#### Problem statement
Please produce a character-exact copy of the listing that follows, omitting all images.

#### Available records

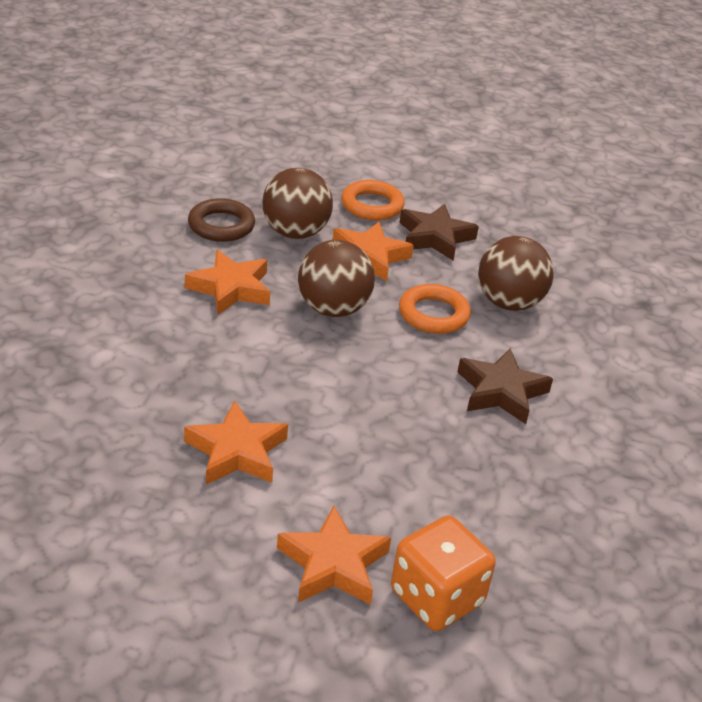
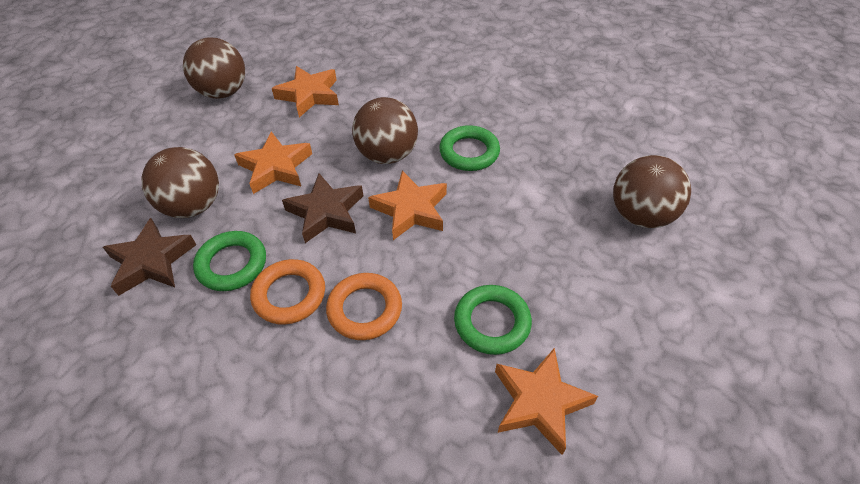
brown ball: 3 -> 4
brown ring: 1 -> 0
green ring: 0 -> 3
orange dice: 1 -> 0

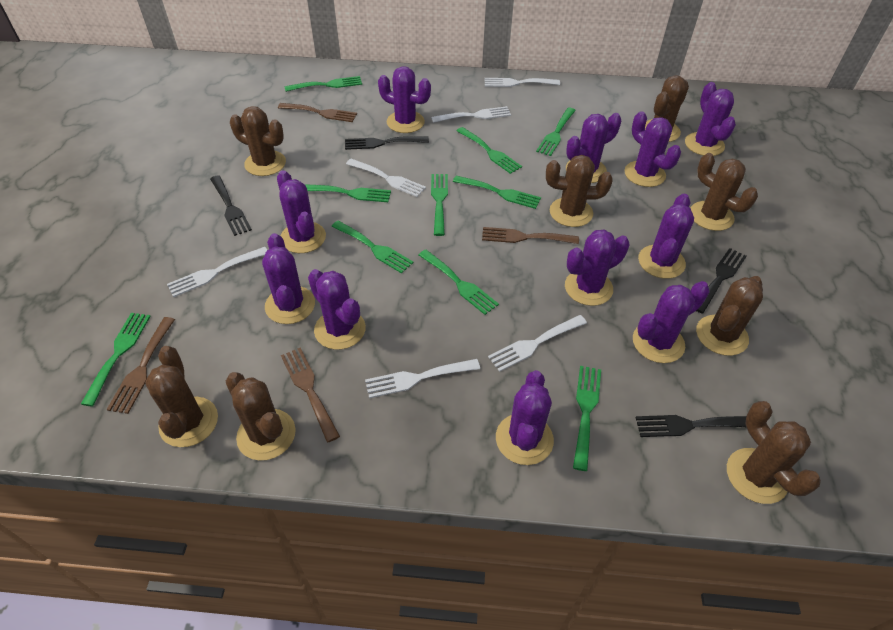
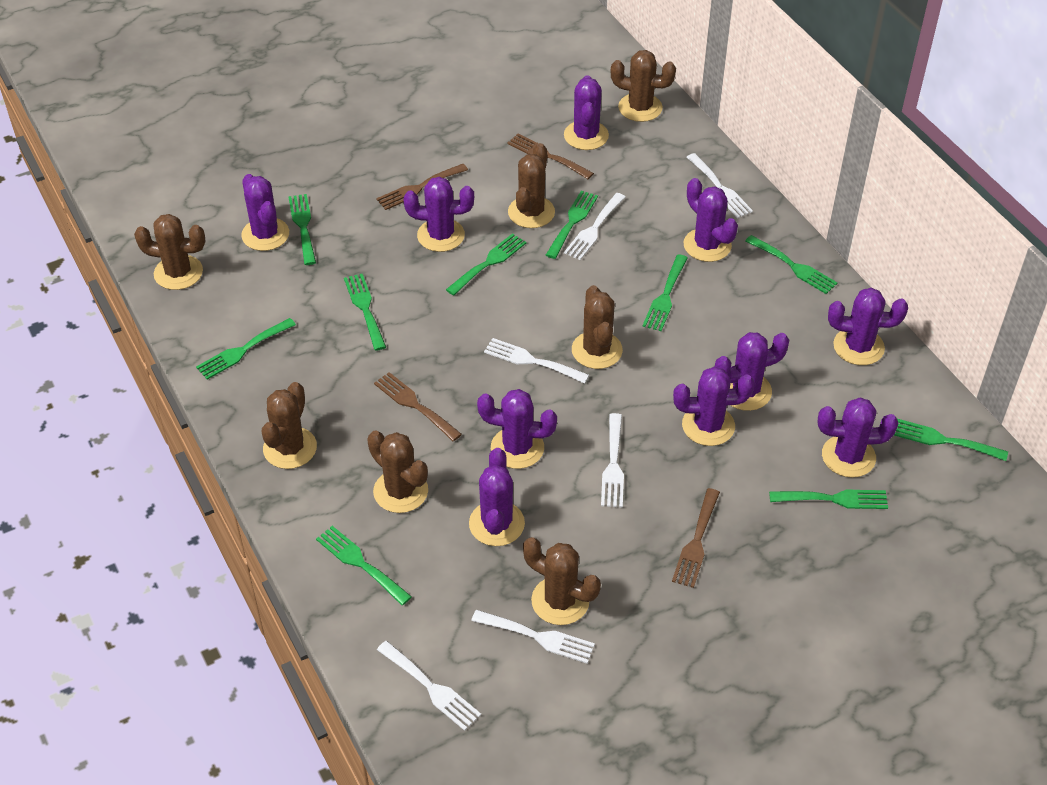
black fork: 4 -> 0
brown cactus: 8 -> 7
purple cactus: 11 -> 10

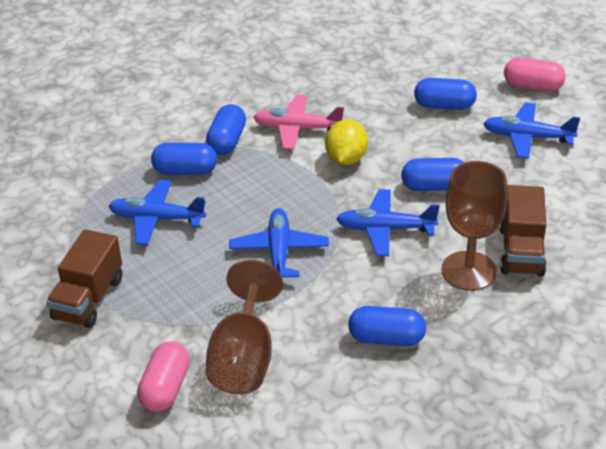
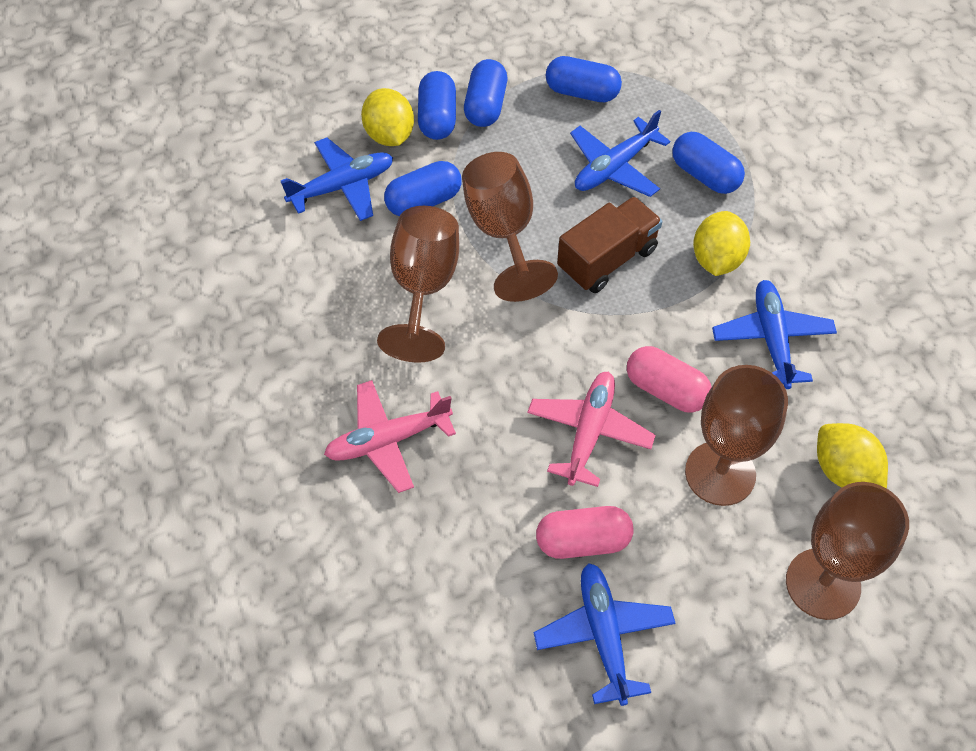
brown goblet: 2 -> 4
brown truck: 2 -> 1
pink plane: 1 -> 2
yellow lemon: 1 -> 3

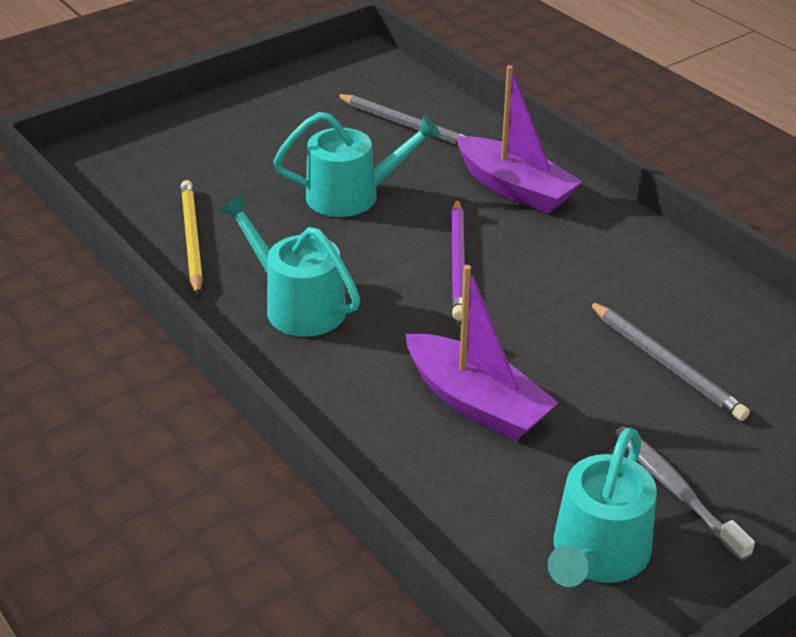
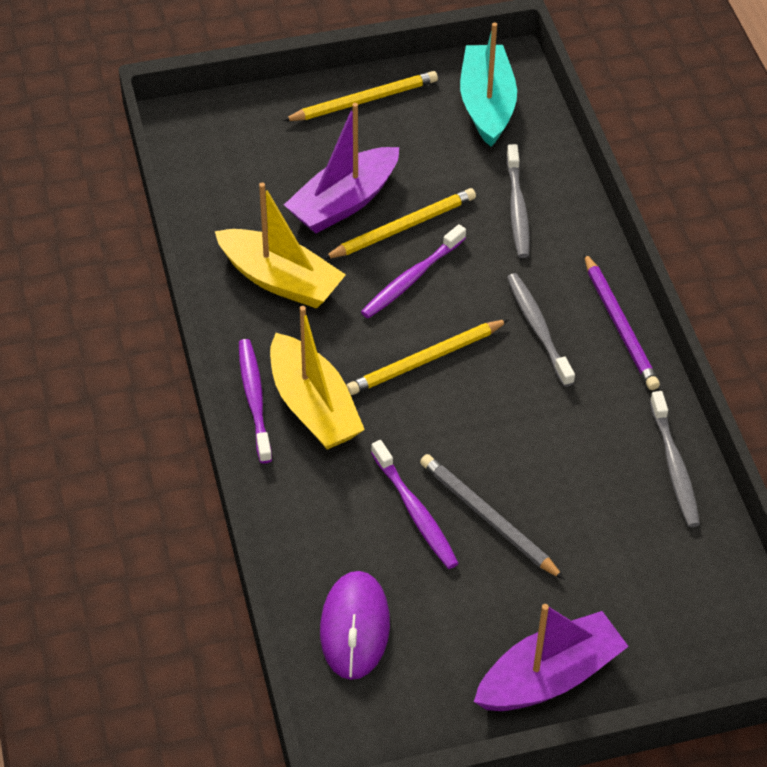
grey pencil: 2 -> 1
grey toothbrush: 1 -> 3
purple mouse: 0 -> 1
purple toothbrush: 0 -> 3
turquoise boat: 0 -> 1
turquoise watering can: 3 -> 0
yellow boat: 0 -> 2
yellow pencil: 1 -> 3

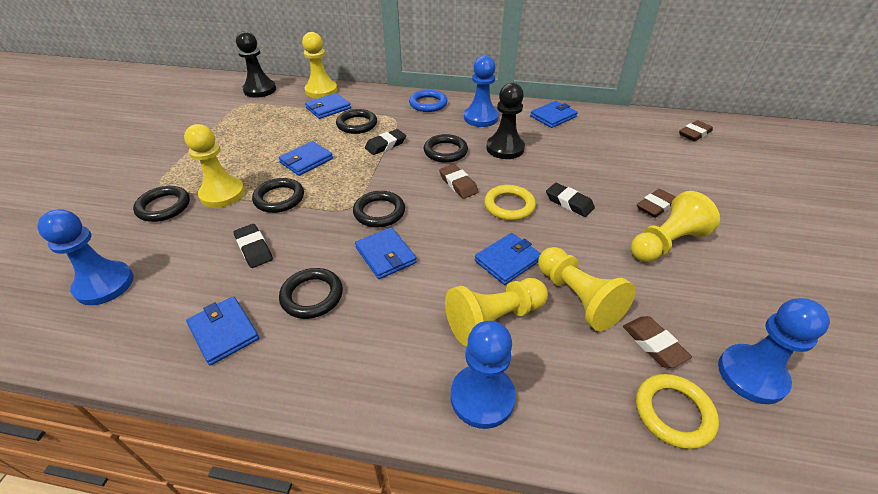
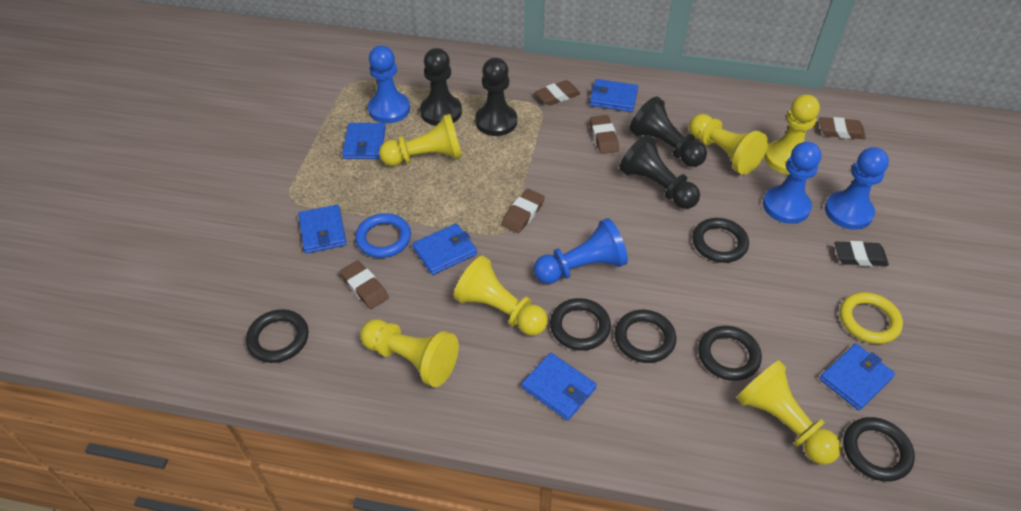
black eraser: 3 -> 1
black pawn: 2 -> 4
brown eraser: 4 -> 5
yellow pawn: 5 -> 6
yellow ring: 2 -> 1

#### Completed task
brown ball: 3 -> 4
brown ring: 1 -> 0
green ring: 0 -> 3
orange dice: 1 -> 0

black fork: 4 -> 0
brown cactus: 8 -> 7
purple cactus: 11 -> 10

brown goblet: 2 -> 4
brown truck: 2 -> 1
pink plane: 1 -> 2
yellow lemon: 1 -> 3

grey pencil: 2 -> 1
grey toothbrush: 1 -> 3
purple mouse: 0 -> 1
purple toothbrush: 0 -> 3
turquoise boat: 0 -> 1
turquoise watering can: 3 -> 0
yellow boat: 0 -> 2
yellow pencil: 1 -> 3

black eraser: 3 -> 1
black pawn: 2 -> 4
brown eraser: 4 -> 5
yellow pawn: 5 -> 6
yellow ring: 2 -> 1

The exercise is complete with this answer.